[[ Data section open ]]

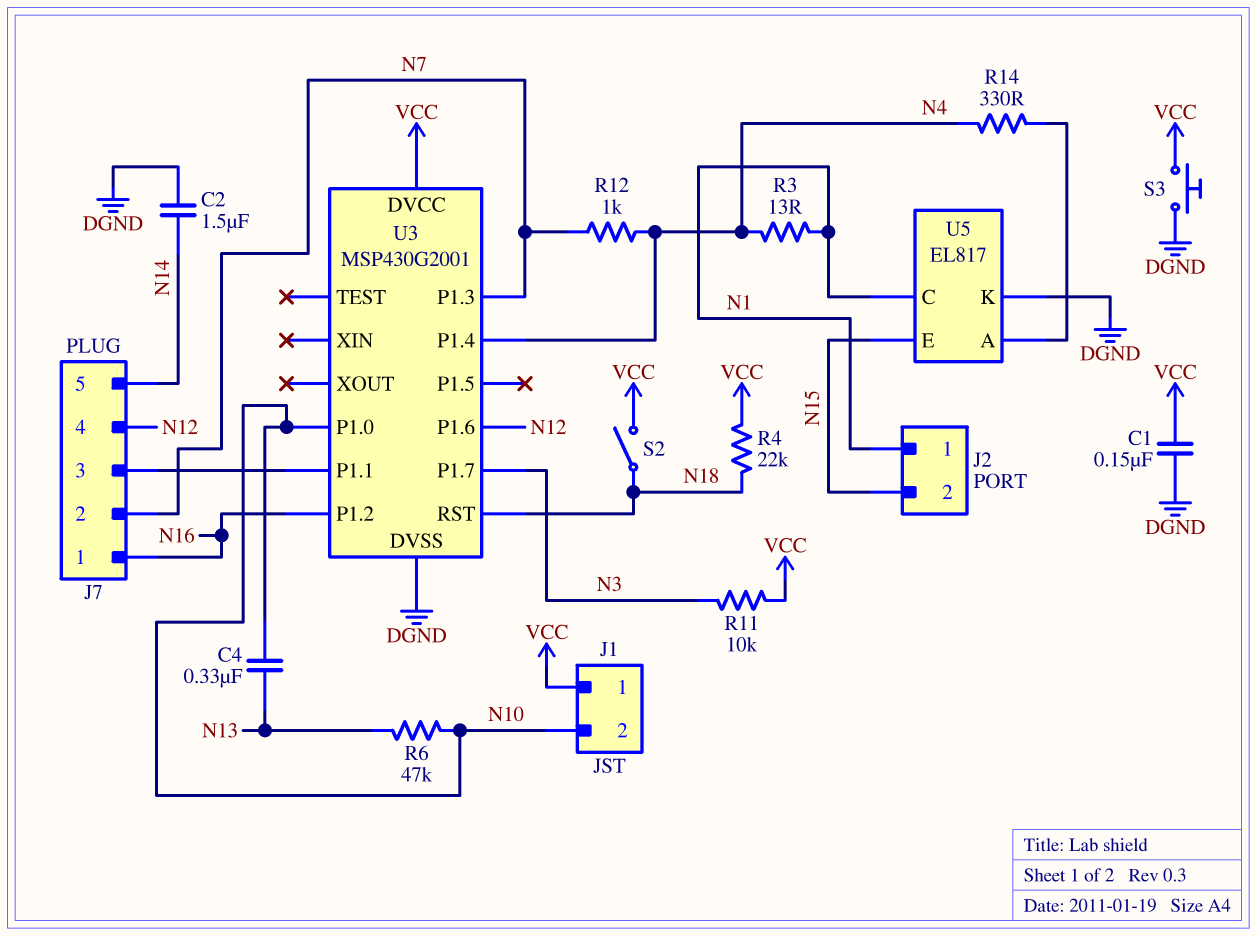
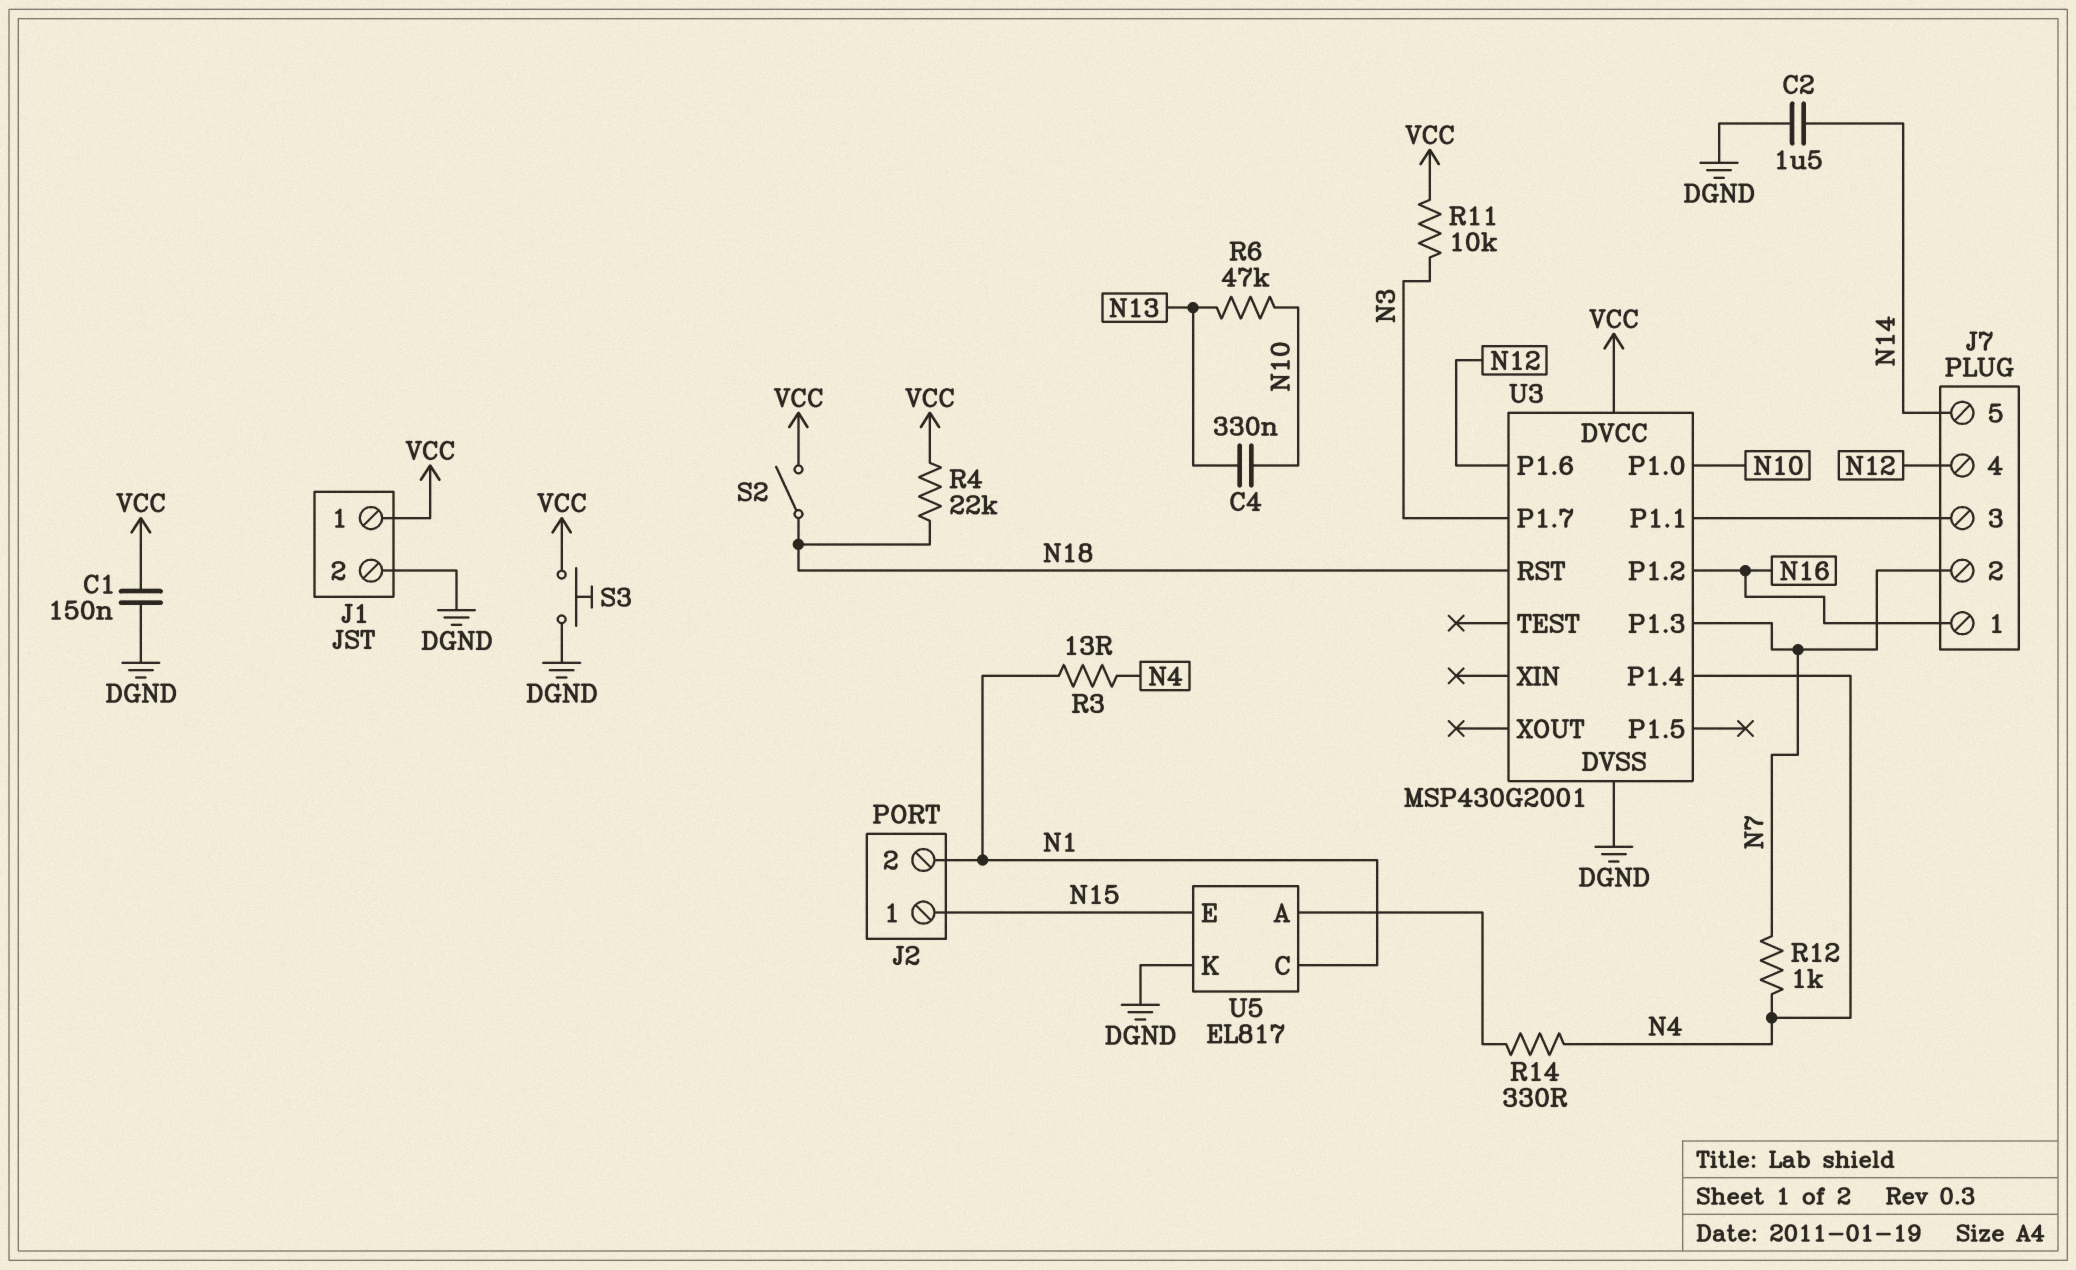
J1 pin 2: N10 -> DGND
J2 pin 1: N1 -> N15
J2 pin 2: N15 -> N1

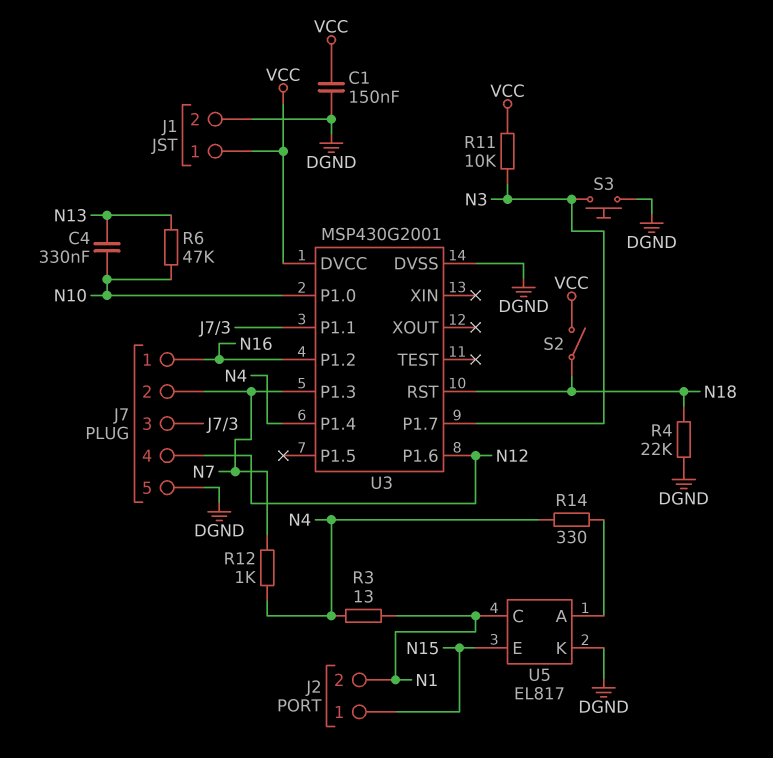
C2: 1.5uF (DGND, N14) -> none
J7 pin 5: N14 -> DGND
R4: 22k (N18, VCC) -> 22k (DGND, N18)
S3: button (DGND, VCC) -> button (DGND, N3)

[[ Data section closed ]]

What this task involves: None of the pictures belong in the copy; transcribe the rest of the data exactly.

Response below:
J1 pin 2: N10 -> DGND
J2 pin 1: N1 -> N15
J2 pin 2: N15 -> N1

C2: 1.5uF (DGND, N14) -> none
J7 pin 5: N14 -> DGND
R4: 22k (N18, VCC) -> 22k (DGND, N18)
S3: button (DGND, VCC) -> button (DGND, N3)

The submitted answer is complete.